_Given data_:
● ● ● ●
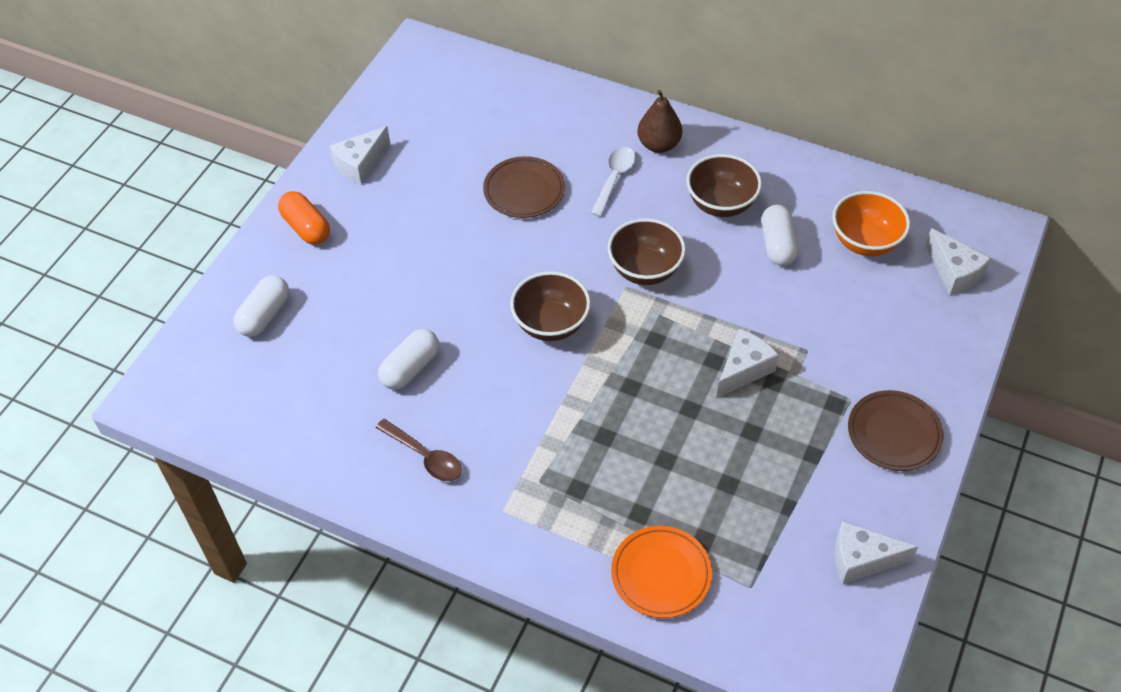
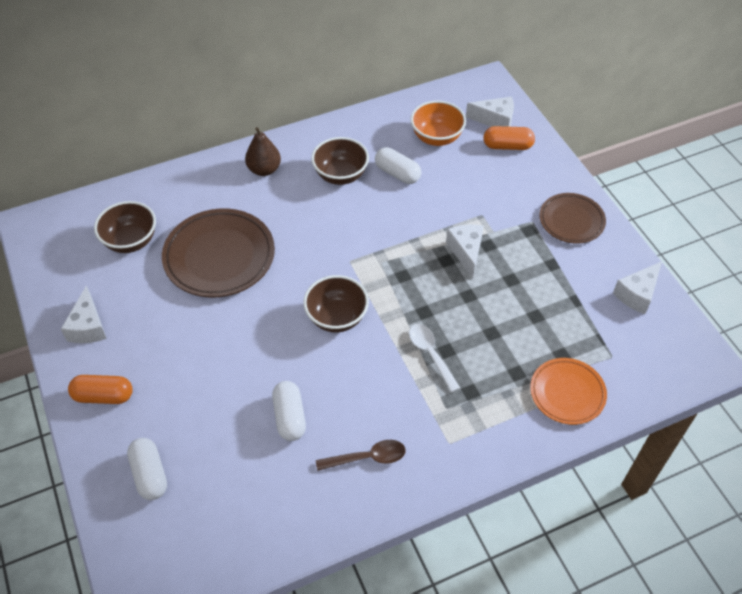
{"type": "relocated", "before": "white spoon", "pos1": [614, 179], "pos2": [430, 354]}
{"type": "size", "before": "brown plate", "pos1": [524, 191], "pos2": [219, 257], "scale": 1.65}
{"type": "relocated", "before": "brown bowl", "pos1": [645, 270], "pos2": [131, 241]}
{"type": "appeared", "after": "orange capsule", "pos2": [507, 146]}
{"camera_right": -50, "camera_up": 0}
● ● ● ●
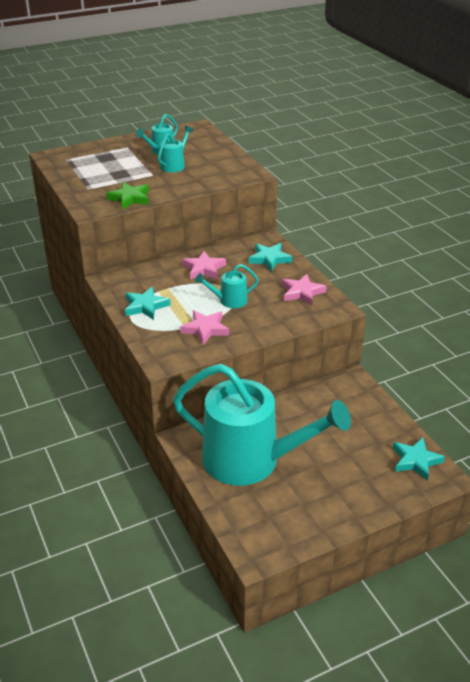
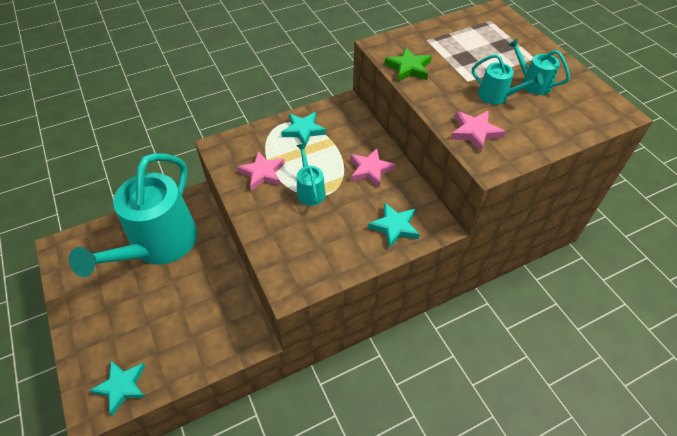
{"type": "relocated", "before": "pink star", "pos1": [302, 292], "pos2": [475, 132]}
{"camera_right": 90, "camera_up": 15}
● ● ● ●
_Your goal_:
Filter the entries down to the lines containing "brown". Copy each of those lines.

_Answer space_:
{"type": "size", "before": "brown plate", "pos1": [524, 191], "pos2": [219, 257], "scale": 1.65}
{"type": "relocated", "before": "brown bowl", "pos1": [645, 270], "pos2": [131, 241]}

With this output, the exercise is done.